(Stored dataset items)
= = = = = = =

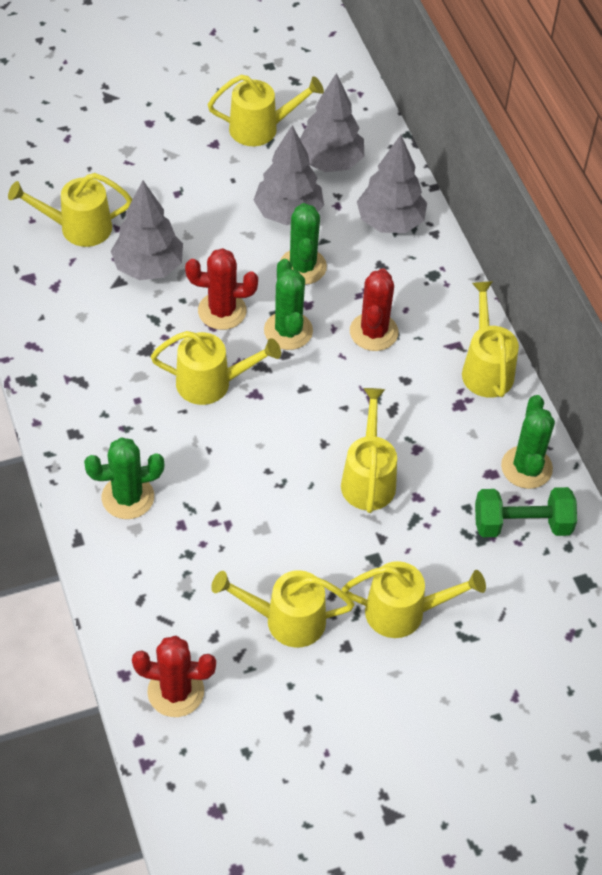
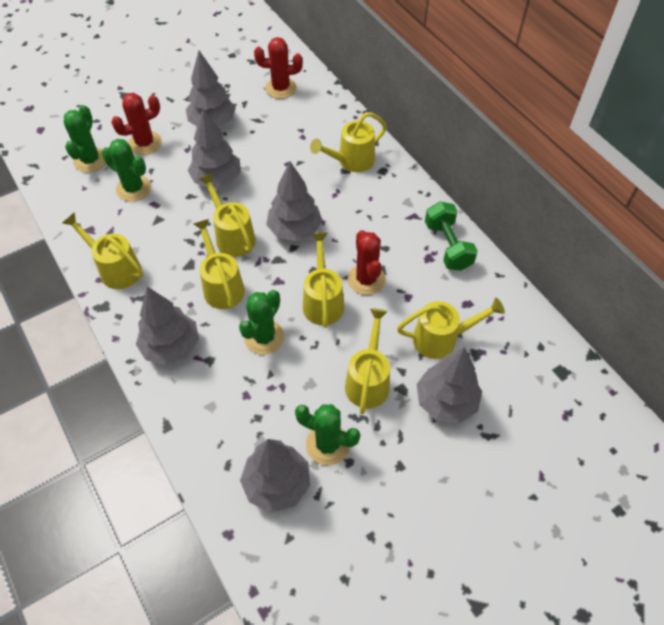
grey tree: 4 -> 6

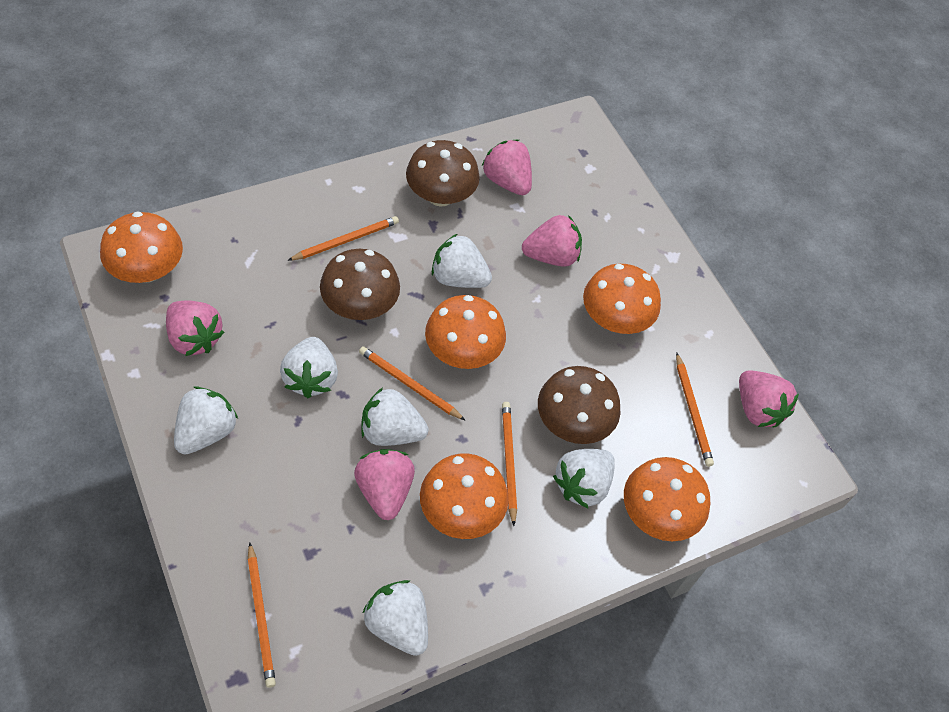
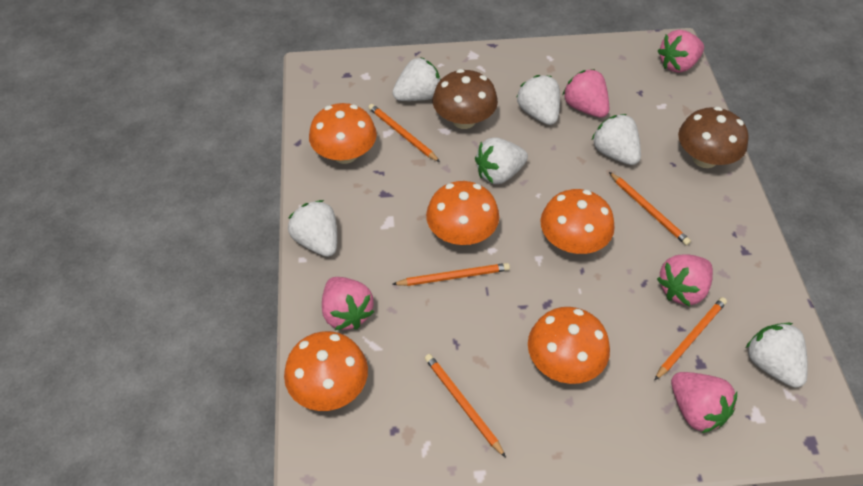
brown mushroom: 3 -> 2

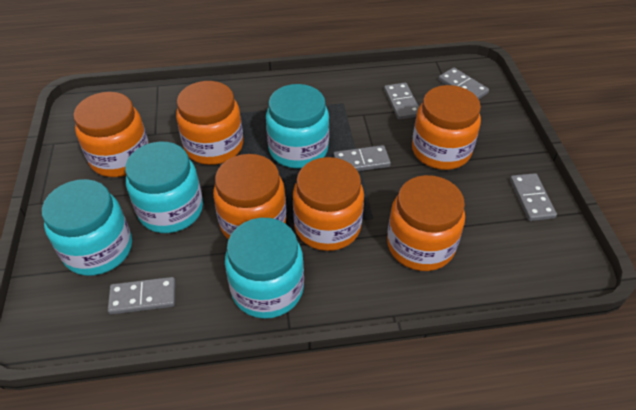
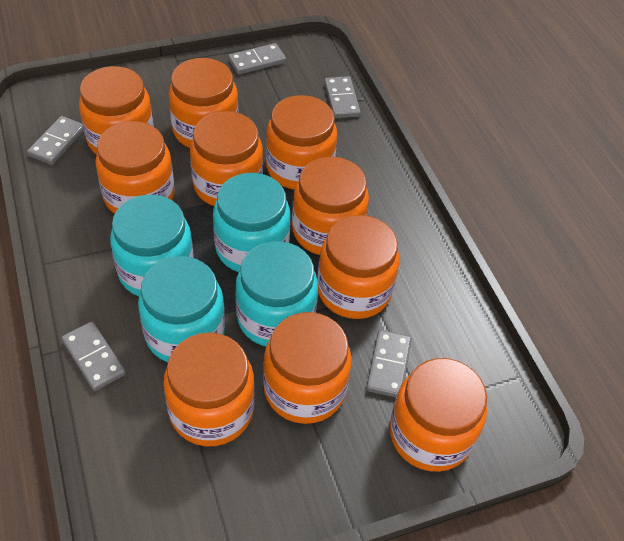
orange jar: 6 -> 10

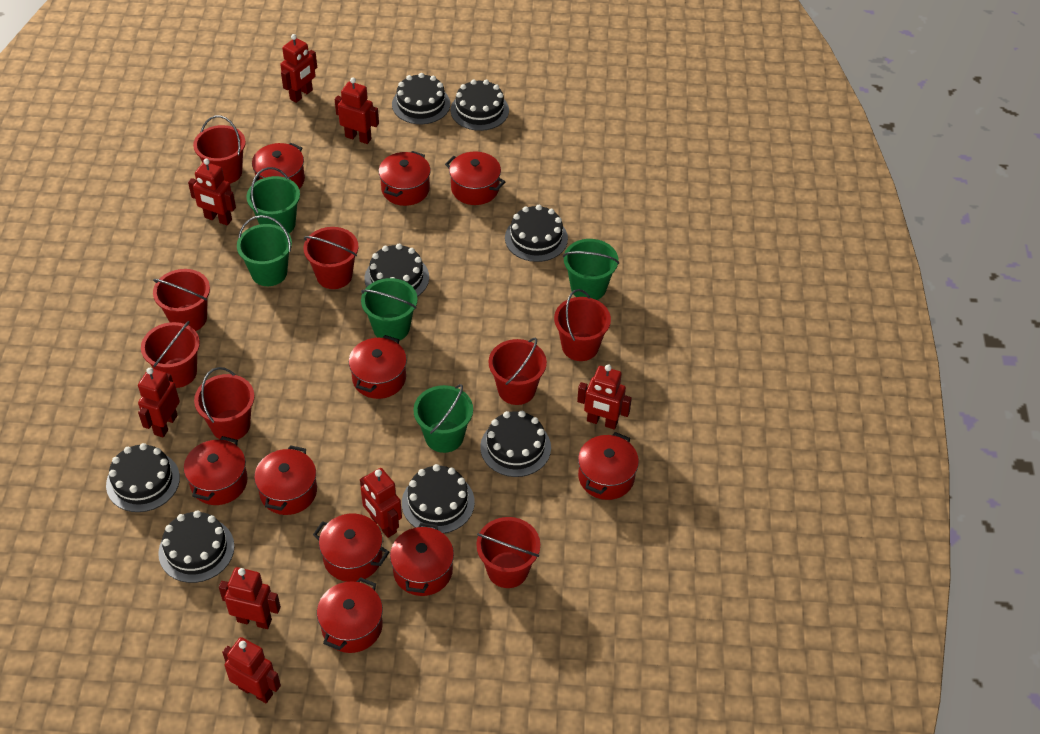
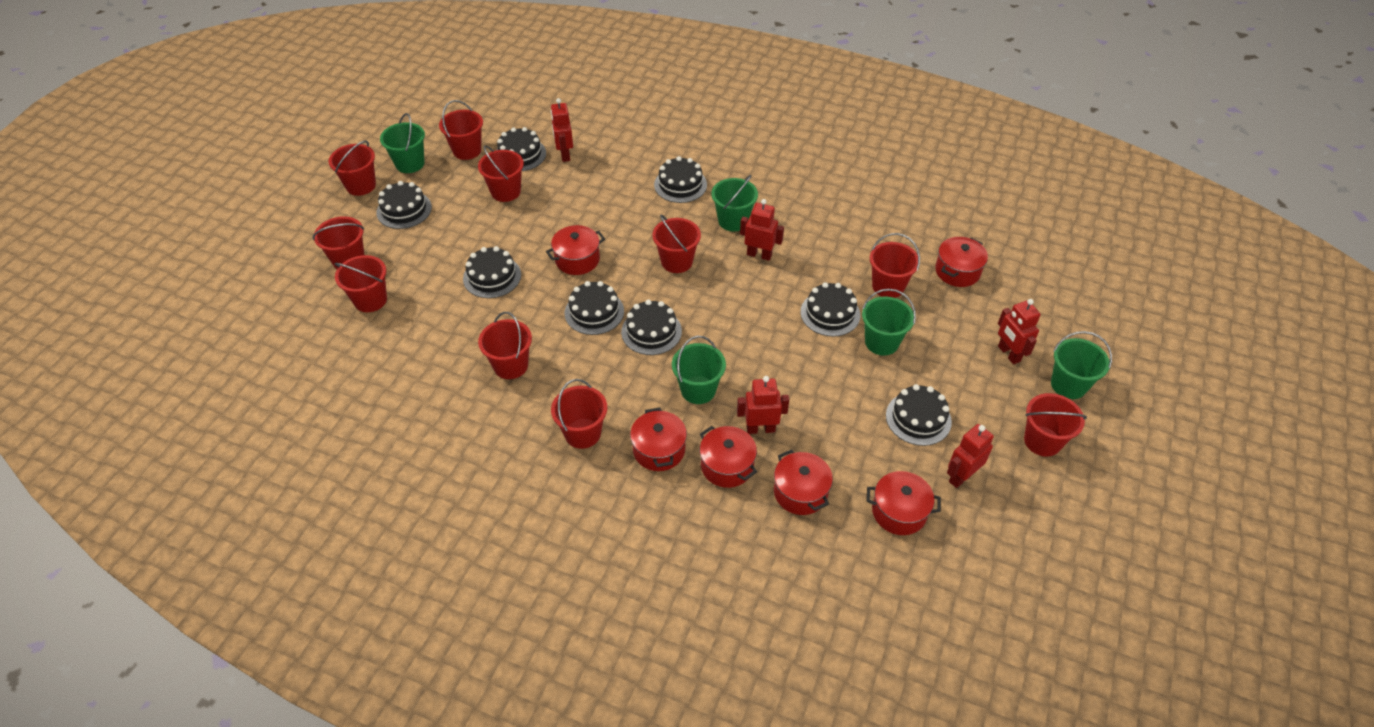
red bucket: 8 -> 10
red pot: 10 -> 6
red robot: 8 -> 5

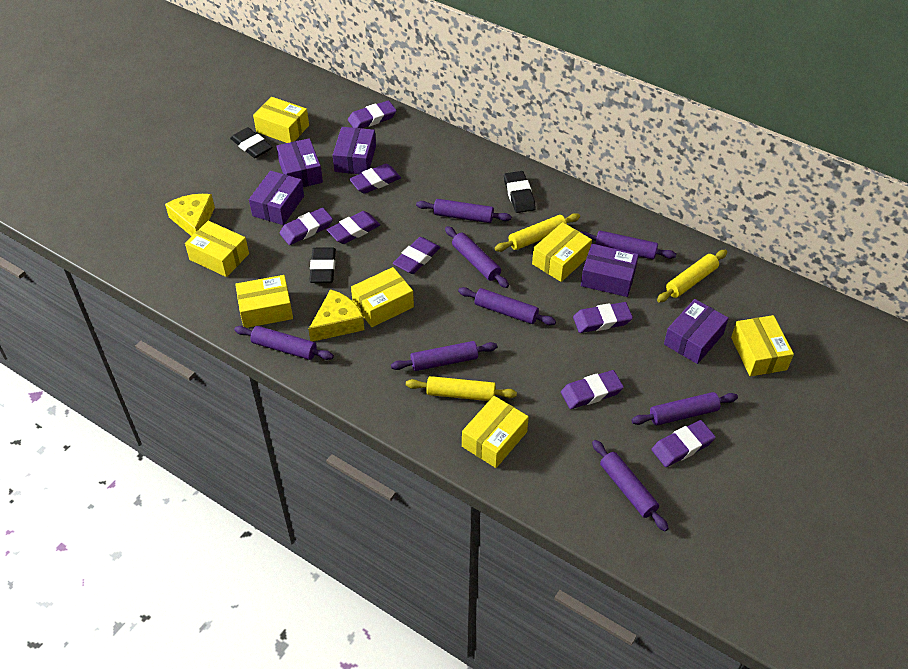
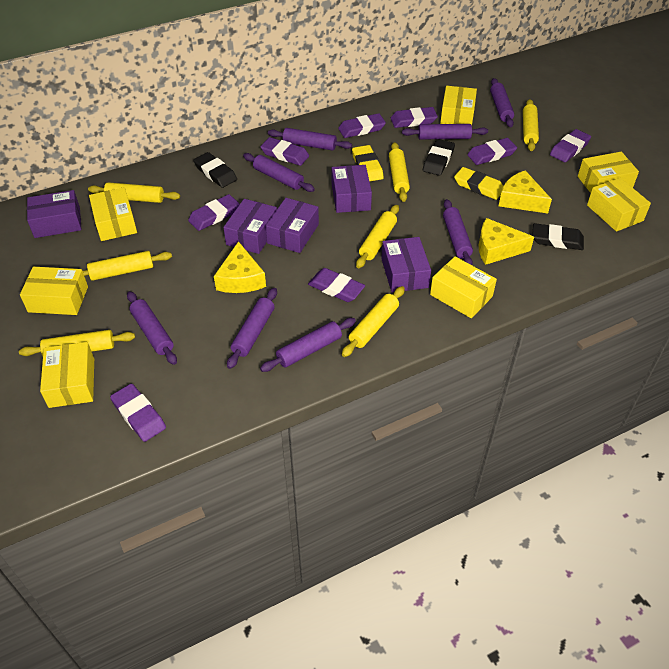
yellow cheese: 2 -> 3
yellow eraser: 0 -> 2
yellow rolling pin: 3 -> 7

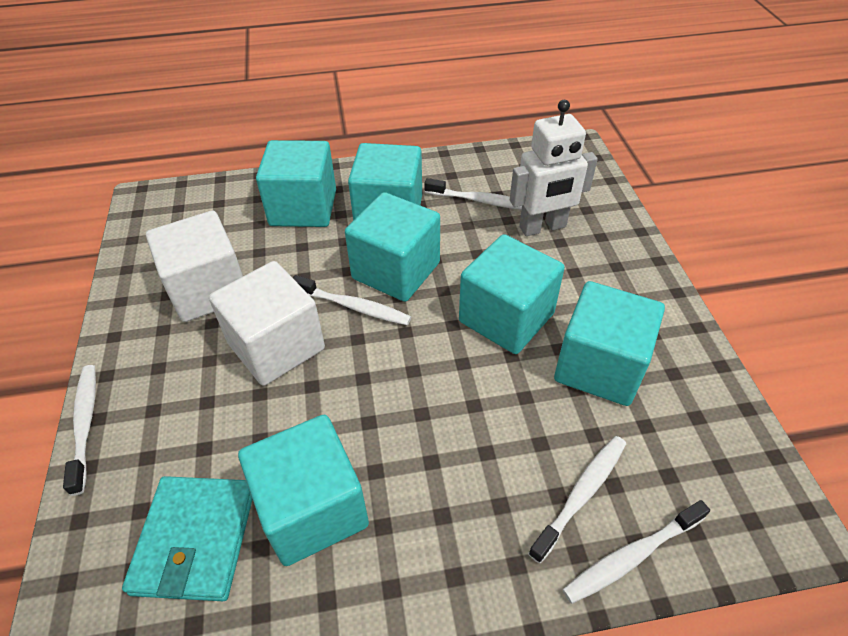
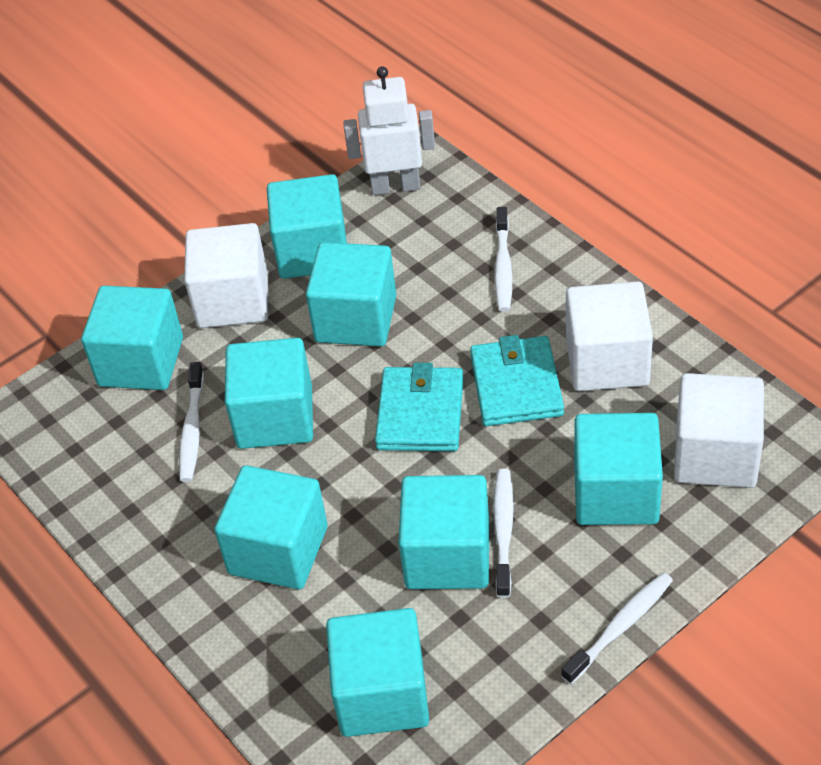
turquoise cube: 6 -> 8
turquoise wallet: 1 -> 2
white cube: 2 -> 3
white toothbrush: 5 -> 4

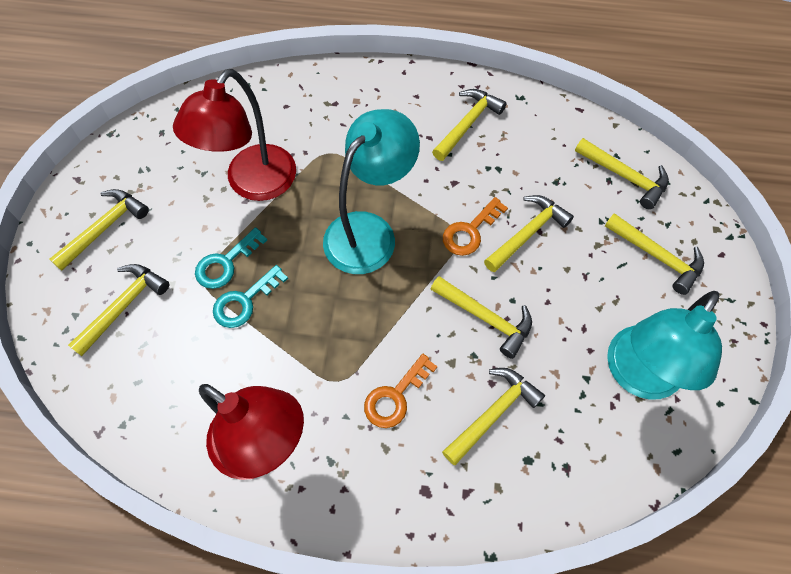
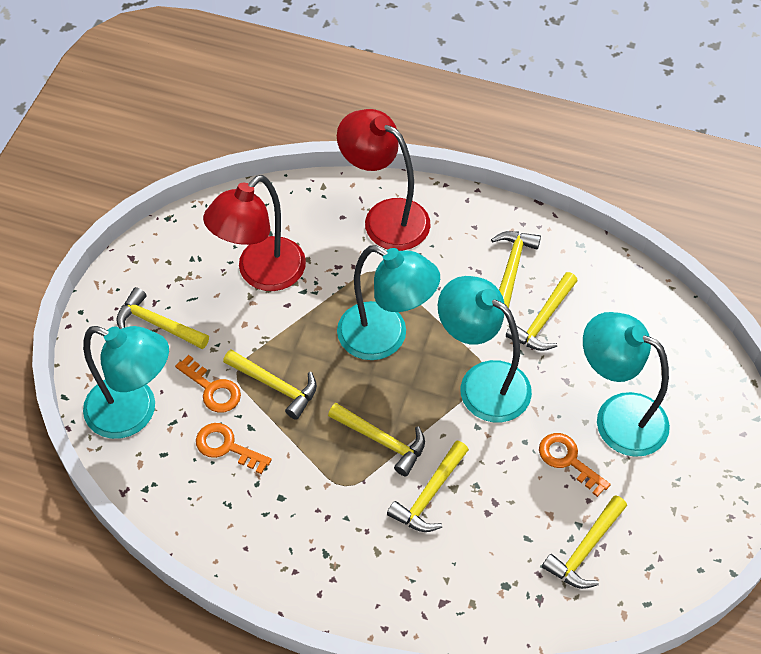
orange key: 2 -> 3
turquoise key: 2 -> 0
turquoise lamp: 2 -> 4
yellow hammer: 8 -> 7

= = = = = = =

## What to produce
Nothing but the lines from the one containing "yellow rolling pin: 3 -> 7" through the final line of the entries above should be given again, each exactly as written; omit the pictures.

## Solution
yellow rolling pin: 3 -> 7

turquoise cube: 6 -> 8
turquoise wallet: 1 -> 2
white cube: 2 -> 3
white toothbrush: 5 -> 4

orange key: 2 -> 3
turquoise key: 2 -> 0
turquoise lamp: 2 -> 4
yellow hammer: 8 -> 7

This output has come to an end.